Supplied material:
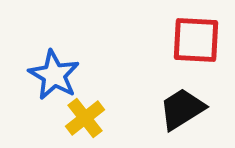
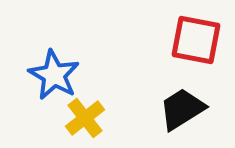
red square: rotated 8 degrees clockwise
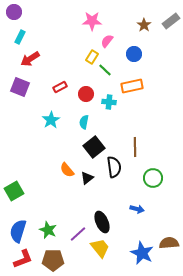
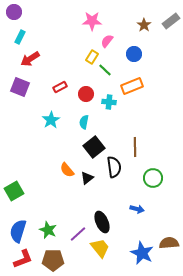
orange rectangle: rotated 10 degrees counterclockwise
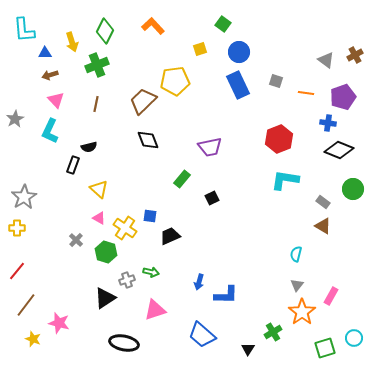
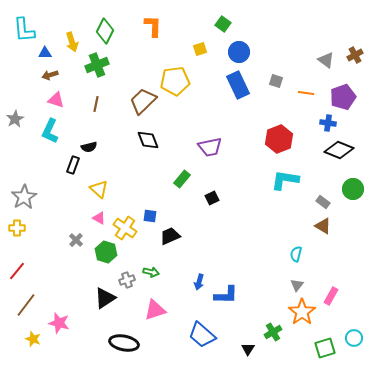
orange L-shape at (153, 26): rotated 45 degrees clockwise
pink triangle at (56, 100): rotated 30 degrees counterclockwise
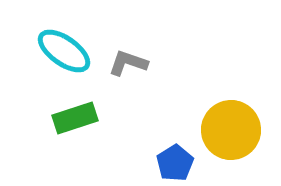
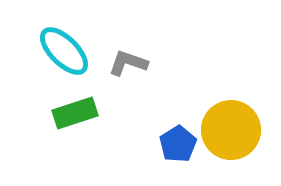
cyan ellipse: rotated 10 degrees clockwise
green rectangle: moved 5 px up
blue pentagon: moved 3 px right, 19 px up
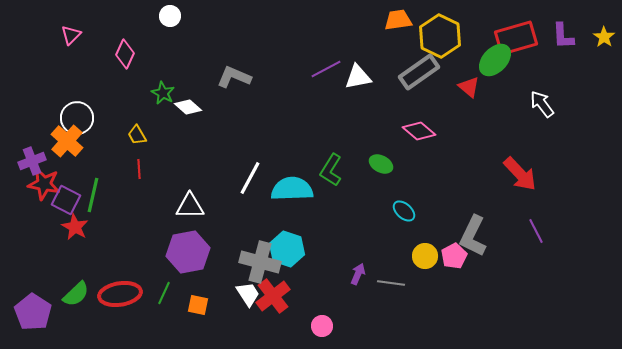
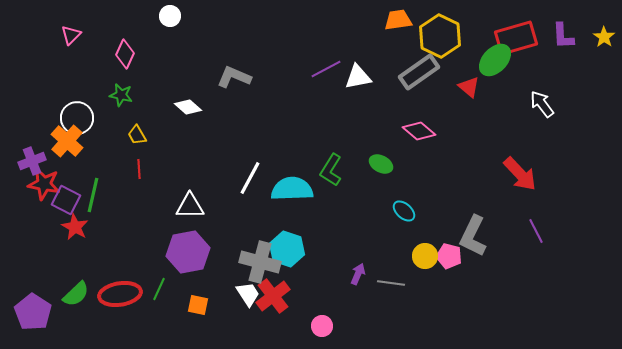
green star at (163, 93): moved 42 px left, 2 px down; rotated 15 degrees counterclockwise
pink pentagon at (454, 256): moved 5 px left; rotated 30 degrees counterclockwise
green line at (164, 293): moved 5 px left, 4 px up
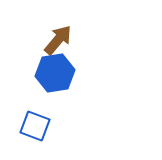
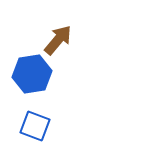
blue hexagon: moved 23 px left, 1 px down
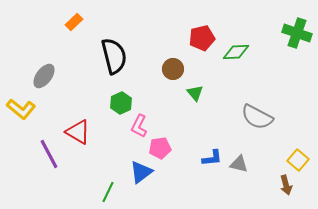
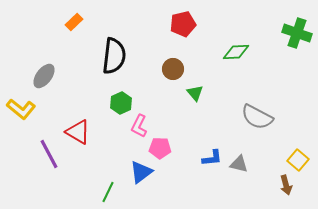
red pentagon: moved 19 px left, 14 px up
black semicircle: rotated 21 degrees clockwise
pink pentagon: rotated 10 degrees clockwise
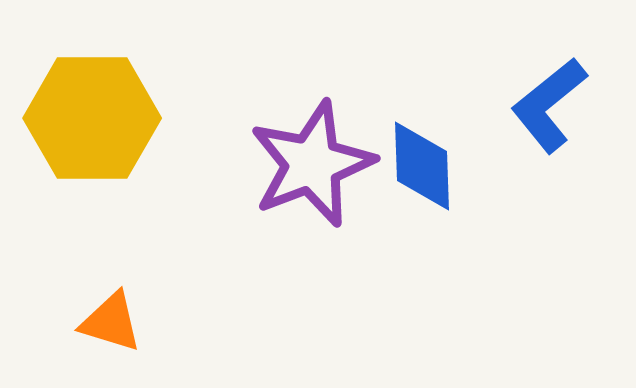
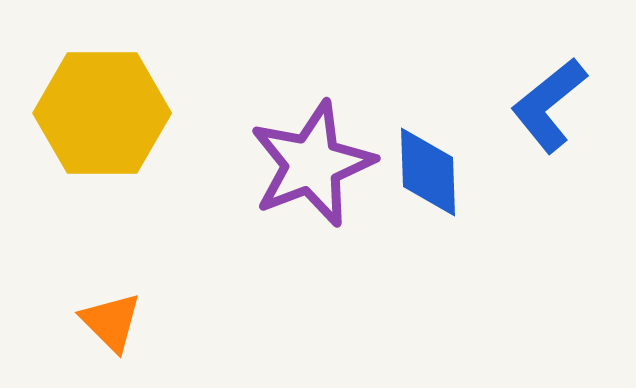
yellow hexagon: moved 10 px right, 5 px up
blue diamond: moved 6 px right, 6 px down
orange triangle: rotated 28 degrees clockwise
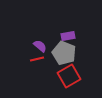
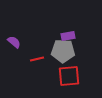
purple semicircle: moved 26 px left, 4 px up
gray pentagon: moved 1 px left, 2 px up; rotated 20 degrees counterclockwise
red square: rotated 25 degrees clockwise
* * *
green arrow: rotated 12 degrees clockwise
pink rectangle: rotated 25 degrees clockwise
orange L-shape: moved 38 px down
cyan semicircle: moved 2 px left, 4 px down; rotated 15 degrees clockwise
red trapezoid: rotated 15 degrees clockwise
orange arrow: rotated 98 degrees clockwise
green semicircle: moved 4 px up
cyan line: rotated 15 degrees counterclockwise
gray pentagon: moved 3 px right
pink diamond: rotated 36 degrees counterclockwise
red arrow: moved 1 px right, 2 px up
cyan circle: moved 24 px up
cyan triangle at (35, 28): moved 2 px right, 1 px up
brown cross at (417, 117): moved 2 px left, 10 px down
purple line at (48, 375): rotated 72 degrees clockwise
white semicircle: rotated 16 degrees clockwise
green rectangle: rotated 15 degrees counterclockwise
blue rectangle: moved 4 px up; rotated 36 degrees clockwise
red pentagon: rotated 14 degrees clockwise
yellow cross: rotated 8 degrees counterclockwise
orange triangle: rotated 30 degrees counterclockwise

To do: Exactly the lines above, from the one containing "cyan ellipse: rotated 10 degrees clockwise" down to the one containing "red square: rotated 25 degrees clockwise", are to be repeated, including both ends. Pictures are not part of the copy.

Written response:
cyan ellipse: rotated 10 degrees clockwise
green rectangle: moved 5 px up
blue pentagon: moved 3 px right, 19 px up
green star at (163, 93): moved 42 px left, 2 px down; rotated 15 degrees counterclockwise
pink pentagon at (454, 256): moved 5 px left; rotated 30 degrees counterclockwise
green line at (164, 293): moved 5 px left, 4 px up
blue hexagon: moved 23 px left, 1 px down
red pentagon: moved 19 px left, 14 px up
black semicircle: rotated 21 degrees clockwise
pink pentagon: rotated 10 degrees clockwise
yellow hexagon: moved 10 px right, 5 px up
blue diamond: moved 6 px right, 6 px down
orange triangle: rotated 28 degrees clockwise
purple semicircle: moved 26 px left, 4 px up
gray pentagon: moved 1 px left, 2 px up; rotated 20 degrees counterclockwise
red square: rotated 25 degrees clockwise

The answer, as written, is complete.